ACTIVITY
Pull out every line below that holds the word "marker".

PROVIDED ENTRIES
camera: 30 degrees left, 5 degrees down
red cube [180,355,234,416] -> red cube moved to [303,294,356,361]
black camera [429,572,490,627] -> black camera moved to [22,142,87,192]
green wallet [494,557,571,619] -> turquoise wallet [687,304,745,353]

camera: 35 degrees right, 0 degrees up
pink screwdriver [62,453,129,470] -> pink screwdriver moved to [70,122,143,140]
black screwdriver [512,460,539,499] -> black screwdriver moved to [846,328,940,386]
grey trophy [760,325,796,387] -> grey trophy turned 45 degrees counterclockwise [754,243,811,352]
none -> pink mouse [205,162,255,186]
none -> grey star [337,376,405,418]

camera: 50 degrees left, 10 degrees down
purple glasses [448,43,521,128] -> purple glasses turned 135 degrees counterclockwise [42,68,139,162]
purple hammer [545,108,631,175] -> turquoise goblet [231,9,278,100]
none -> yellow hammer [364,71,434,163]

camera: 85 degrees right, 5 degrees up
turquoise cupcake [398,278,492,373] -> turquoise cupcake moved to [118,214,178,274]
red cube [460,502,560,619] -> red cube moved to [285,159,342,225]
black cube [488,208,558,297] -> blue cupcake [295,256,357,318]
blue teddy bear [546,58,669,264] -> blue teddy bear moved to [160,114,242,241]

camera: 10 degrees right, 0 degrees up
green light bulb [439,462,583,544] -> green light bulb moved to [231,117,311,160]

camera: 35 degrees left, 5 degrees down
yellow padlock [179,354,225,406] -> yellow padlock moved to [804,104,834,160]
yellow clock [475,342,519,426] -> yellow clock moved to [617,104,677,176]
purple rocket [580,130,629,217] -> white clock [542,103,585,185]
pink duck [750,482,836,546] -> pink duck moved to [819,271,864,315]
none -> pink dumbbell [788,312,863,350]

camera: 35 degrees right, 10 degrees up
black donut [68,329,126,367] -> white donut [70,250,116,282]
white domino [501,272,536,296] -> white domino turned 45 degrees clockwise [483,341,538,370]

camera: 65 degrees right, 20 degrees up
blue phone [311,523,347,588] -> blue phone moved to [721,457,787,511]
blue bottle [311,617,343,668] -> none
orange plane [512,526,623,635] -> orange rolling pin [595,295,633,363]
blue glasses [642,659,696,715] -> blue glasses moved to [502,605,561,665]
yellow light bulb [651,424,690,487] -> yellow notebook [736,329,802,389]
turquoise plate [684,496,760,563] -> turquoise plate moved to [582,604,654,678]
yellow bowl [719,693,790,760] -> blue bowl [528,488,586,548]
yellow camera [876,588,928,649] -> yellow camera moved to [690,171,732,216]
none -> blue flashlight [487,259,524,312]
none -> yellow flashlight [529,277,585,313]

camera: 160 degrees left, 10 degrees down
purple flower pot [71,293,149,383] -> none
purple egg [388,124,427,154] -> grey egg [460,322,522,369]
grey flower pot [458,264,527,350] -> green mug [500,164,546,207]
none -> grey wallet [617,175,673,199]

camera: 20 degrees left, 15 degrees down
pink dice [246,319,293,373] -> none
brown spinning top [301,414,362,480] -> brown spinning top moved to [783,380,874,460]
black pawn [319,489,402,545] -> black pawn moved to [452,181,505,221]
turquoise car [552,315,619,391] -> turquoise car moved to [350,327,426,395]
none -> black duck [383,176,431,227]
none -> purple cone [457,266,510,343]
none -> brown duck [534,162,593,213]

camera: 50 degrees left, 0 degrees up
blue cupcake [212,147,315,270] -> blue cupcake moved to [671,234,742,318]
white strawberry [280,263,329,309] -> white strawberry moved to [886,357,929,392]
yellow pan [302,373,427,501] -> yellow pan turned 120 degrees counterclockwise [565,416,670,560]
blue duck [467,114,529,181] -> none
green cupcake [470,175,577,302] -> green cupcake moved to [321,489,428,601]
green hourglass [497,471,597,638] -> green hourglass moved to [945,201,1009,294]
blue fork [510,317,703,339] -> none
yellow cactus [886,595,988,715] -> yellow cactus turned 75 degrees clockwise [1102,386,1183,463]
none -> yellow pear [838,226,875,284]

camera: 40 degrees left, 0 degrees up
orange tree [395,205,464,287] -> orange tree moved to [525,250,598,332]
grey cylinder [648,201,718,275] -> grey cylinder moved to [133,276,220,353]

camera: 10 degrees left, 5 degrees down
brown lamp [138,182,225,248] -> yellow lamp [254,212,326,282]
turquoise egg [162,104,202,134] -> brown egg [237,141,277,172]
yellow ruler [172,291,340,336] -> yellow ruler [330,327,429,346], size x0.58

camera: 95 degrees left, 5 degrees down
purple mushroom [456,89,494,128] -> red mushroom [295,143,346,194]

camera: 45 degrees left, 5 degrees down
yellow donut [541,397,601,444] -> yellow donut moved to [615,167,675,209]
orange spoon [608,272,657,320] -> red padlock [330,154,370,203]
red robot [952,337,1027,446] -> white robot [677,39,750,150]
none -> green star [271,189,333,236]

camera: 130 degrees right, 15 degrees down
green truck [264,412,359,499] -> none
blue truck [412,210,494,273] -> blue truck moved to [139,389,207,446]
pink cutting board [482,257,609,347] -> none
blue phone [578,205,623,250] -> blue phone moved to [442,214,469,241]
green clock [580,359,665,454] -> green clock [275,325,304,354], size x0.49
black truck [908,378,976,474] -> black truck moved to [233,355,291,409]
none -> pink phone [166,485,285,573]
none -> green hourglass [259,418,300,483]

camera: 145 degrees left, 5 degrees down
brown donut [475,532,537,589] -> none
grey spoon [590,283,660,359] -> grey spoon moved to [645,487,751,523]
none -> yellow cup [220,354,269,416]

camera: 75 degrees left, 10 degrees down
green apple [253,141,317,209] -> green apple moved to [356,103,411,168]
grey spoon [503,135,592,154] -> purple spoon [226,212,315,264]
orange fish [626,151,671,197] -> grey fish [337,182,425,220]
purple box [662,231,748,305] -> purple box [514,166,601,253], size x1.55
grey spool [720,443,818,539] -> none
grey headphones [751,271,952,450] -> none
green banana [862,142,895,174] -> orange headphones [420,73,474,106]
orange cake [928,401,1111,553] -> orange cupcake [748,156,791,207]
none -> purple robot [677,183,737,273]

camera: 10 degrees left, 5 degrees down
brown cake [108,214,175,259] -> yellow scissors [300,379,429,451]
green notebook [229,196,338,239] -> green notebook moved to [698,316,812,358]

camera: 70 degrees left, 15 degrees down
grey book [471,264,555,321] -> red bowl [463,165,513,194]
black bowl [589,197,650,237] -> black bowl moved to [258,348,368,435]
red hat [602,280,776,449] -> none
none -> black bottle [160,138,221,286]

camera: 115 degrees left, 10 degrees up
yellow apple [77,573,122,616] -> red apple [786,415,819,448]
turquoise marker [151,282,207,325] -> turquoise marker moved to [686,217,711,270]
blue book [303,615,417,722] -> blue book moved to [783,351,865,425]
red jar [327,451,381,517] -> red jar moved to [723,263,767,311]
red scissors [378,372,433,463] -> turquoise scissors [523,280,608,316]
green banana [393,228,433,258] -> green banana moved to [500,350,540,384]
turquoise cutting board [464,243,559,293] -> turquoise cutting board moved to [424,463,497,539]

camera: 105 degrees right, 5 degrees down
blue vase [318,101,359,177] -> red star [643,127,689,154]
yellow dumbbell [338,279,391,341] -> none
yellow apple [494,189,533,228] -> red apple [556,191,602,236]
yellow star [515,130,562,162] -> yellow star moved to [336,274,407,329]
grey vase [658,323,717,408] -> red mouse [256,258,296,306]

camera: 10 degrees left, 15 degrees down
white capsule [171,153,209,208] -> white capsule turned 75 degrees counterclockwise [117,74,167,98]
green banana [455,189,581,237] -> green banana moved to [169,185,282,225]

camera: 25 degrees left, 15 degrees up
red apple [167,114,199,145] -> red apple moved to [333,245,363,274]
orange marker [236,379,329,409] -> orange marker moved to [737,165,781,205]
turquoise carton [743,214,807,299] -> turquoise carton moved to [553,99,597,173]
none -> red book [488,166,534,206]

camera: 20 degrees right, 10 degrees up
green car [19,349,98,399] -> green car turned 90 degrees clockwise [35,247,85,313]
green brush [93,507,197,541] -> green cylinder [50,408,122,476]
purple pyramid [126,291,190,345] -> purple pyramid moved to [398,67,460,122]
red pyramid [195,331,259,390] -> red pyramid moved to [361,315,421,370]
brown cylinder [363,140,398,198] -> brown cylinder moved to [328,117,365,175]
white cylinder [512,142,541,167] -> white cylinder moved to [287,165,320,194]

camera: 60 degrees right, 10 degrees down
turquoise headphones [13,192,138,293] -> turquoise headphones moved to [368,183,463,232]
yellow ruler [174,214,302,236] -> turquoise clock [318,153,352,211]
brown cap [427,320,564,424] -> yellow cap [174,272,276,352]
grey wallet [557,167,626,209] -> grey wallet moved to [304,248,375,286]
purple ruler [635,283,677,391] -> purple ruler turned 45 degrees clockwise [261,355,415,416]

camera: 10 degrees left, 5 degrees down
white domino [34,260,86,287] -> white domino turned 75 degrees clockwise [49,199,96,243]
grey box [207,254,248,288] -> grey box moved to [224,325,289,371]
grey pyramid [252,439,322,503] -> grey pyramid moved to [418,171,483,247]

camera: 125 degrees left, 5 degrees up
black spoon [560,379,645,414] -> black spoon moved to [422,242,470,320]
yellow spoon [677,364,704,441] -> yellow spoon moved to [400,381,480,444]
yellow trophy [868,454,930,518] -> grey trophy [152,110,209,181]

OUTPUT BELOW
turquoise marker [151,282,207,325] -> turquoise marker moved to [686,217,711,270]
orange marker [236,379,329,409] -> orange marker moved to [737,165,781,205]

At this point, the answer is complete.